Below are the records; reproduce all of them exactly but without any images.

______________________________

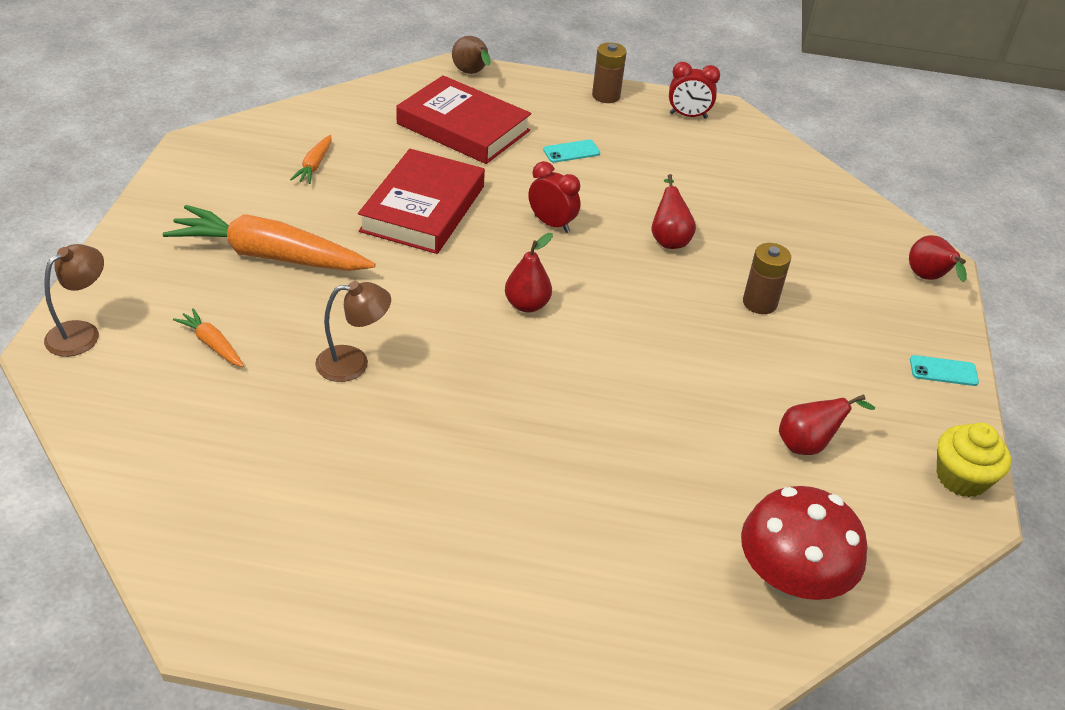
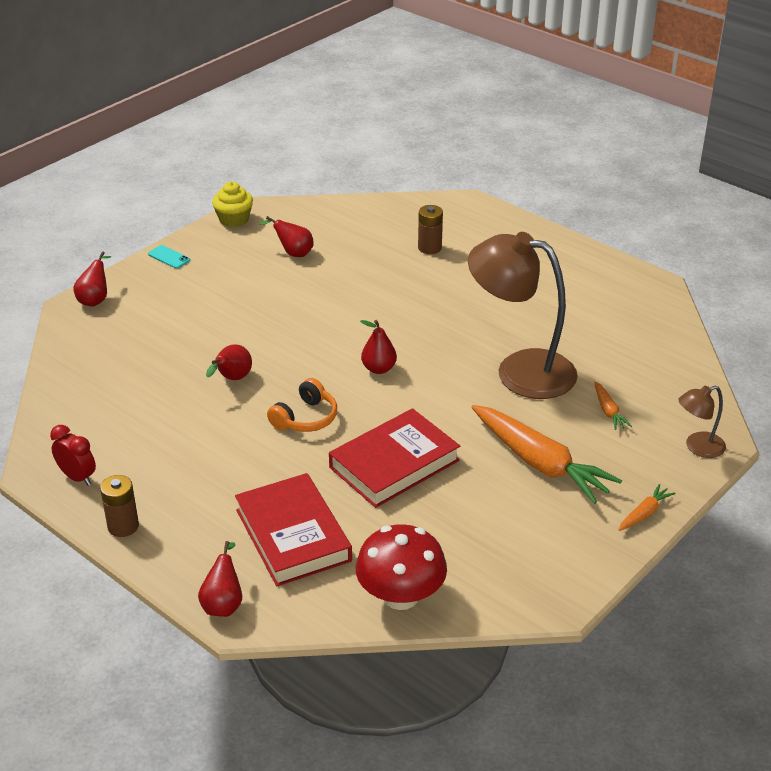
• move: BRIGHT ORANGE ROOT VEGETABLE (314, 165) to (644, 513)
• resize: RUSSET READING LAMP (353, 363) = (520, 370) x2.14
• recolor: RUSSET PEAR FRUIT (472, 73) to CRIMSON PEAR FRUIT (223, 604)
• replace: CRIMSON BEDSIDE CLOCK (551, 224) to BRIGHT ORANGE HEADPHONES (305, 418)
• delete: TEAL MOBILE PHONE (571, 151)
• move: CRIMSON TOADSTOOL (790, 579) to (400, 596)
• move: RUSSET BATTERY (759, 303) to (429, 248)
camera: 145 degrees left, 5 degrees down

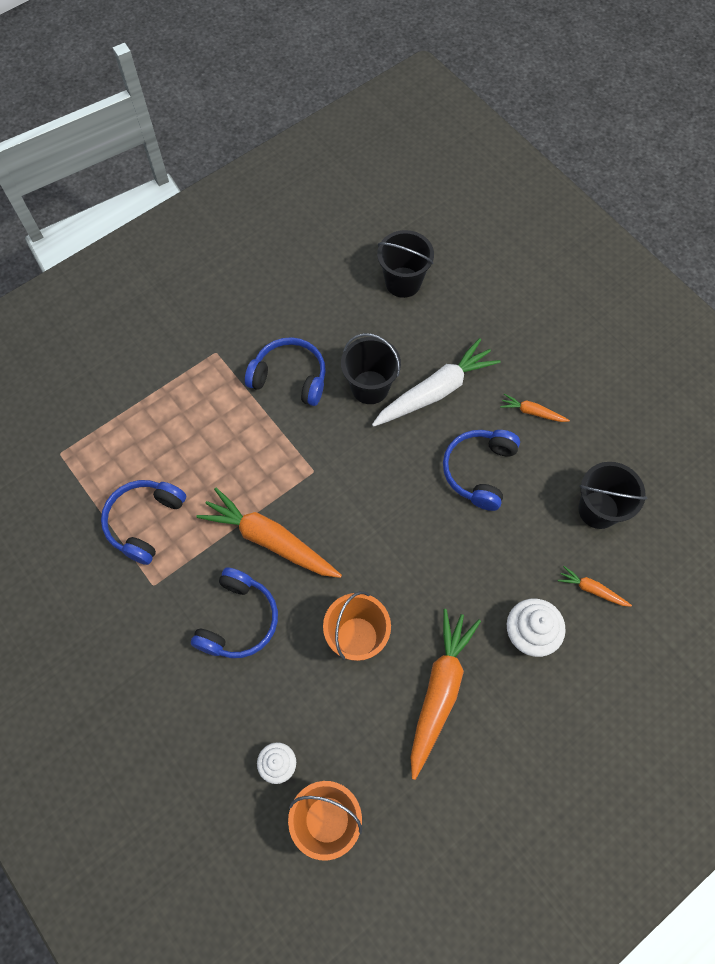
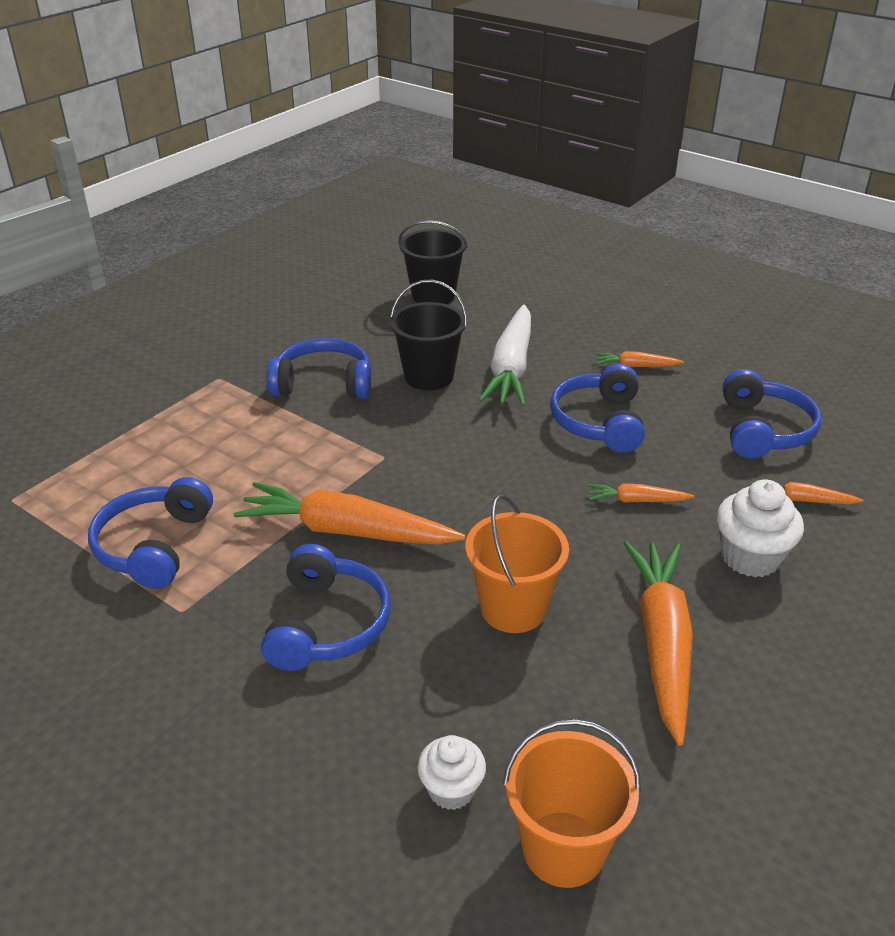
• rotate: WHITE ROOT VEGETABLE (435, 391) = (511, 368) 150 degrees clockwise
• replace: BLACK BUCKET (598, 510) to ROYAL BLUE HEADPHONES (763, 430)
• insert: BRIGHT ORANGE ROOT VEGETABLE (636, 500)
camera: 15 degrees left, 30 degrees down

______________________________

* Answer to this exercise *
• move: BRIGHT ORANGE ROOT VEGETABLE (314, 165) to (644, 513)
• resize: RUSSET READING LAMP (353, 363) = (520, 370) x2.14
• recolor: RUSSET PEAR FRUIT (472, 73) to CRIMSON PEAR FRUIT (223, 604)
• replace: CRIMSON BEDSIDE CLOCK (551, 224) to BRIGHT ORANGE HEADPHONES (305, 418)
• delete: TEAL MOBILE PHONE (571, 151)
• move: CRIMSON TOADSTOOL (790, 579) to (400, 596)
• move: RUSSET BATTERY (759, 303) to (429, 248)
camera: 145 degrees left, 5 degrees down

• rotate: WHITE ROOT VEGETABLE (435, 391) = (511, 368) 150 degrees clockwise
• replace: BLACK BUCKET (598, 510) to ROYAL BLUE HEADPHONES (763, 430)
• insert: BRIGHT ORANGE ROOT VEGETABLE (636, 500)
camera: 15 degrees left, 30 degrees down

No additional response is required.